Provided records:

* * *

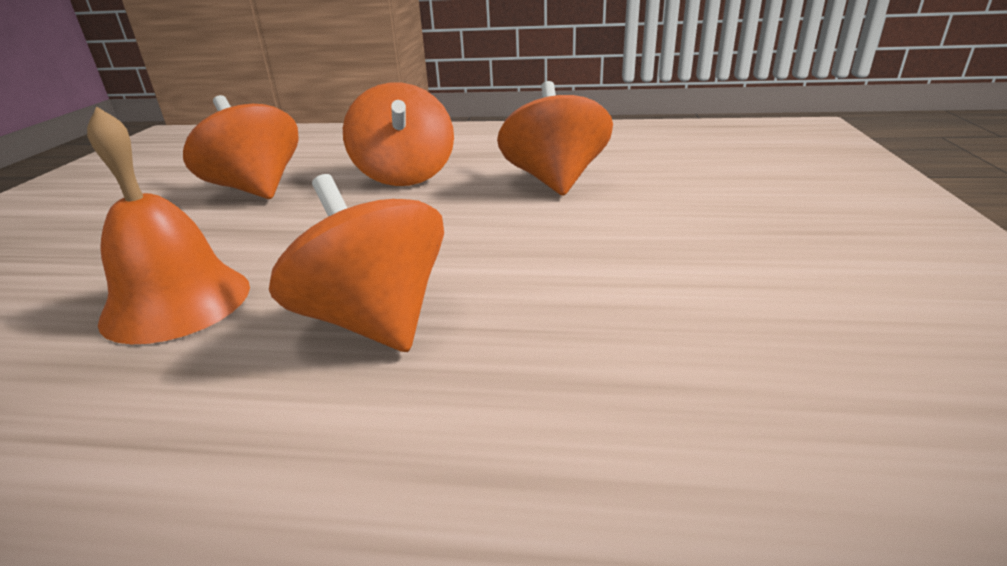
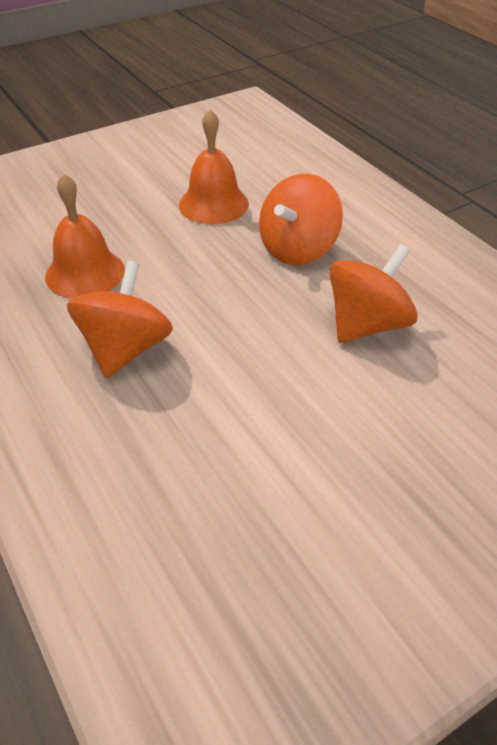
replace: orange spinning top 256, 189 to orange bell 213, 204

* * *

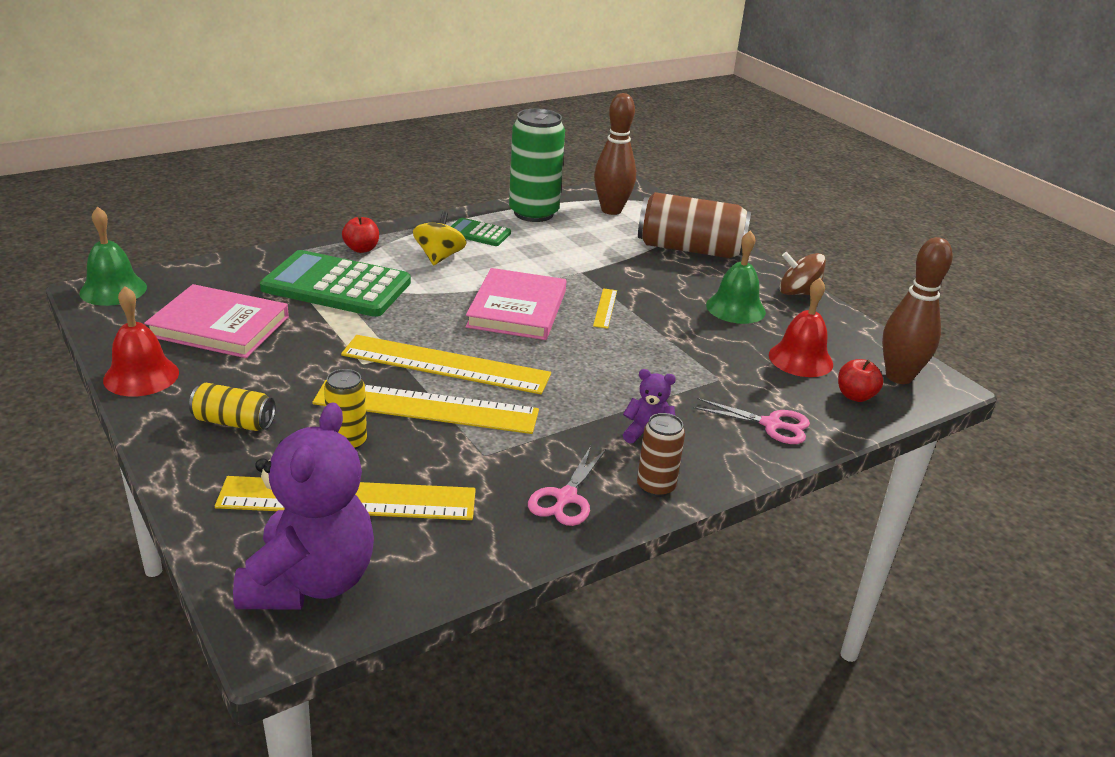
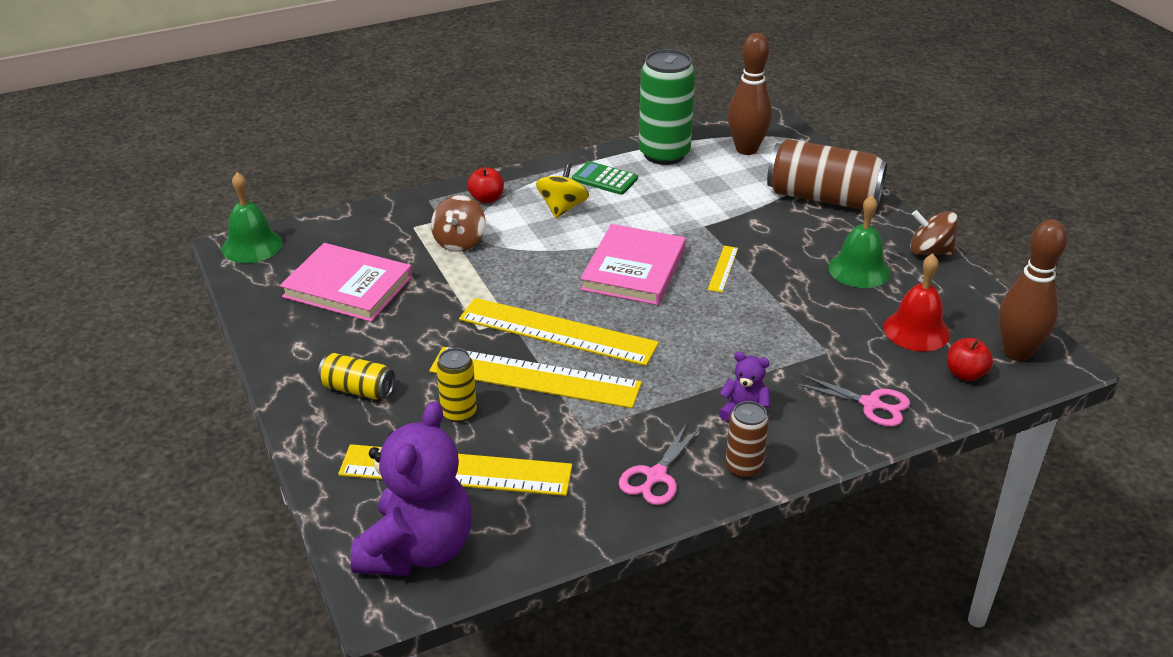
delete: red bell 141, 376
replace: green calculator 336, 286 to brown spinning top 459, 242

* * *

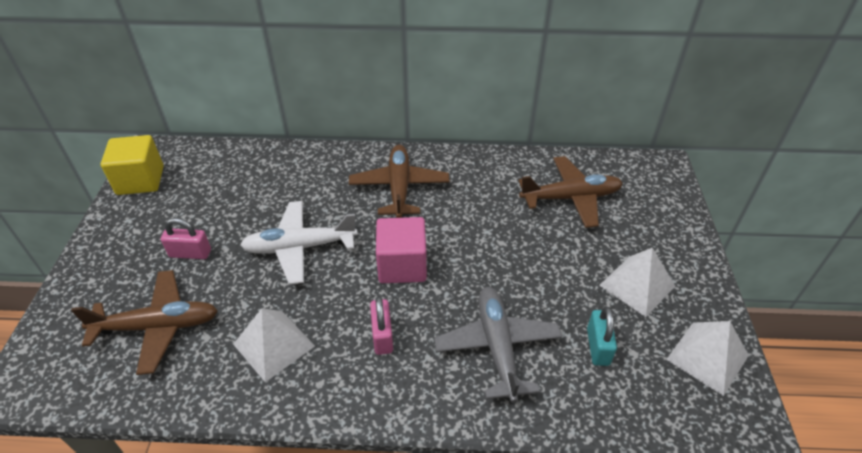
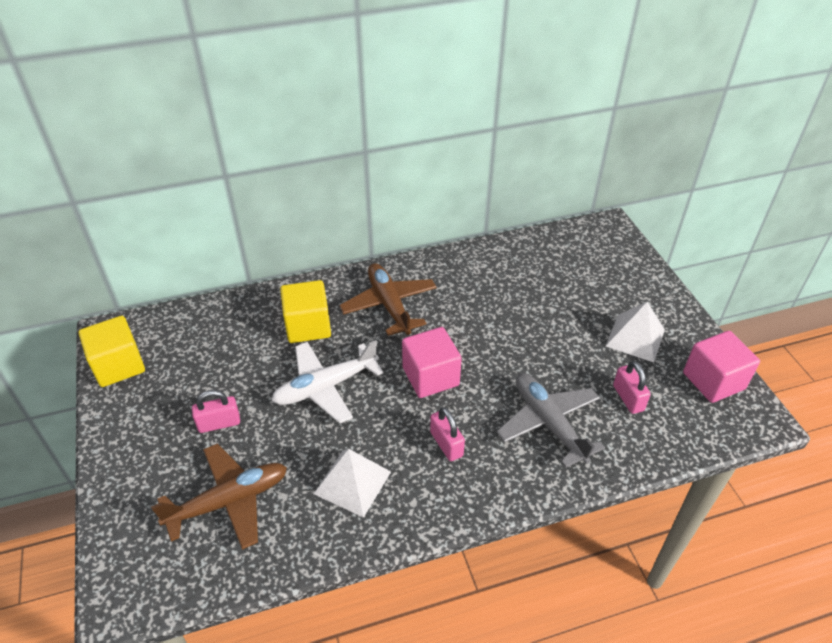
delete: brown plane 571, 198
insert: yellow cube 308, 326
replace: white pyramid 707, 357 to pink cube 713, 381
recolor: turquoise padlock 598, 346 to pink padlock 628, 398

* * *

Exercise requirements: Beginning with the line holding "delete: red bell 141, 376" and ending with the line holding "replace: green calculator", write out the stretch of material above exactly; add no further lines.

Response below:
delete: red bell 141, 376
replace: green calculator 336, 286 to brown spinning top 459, 242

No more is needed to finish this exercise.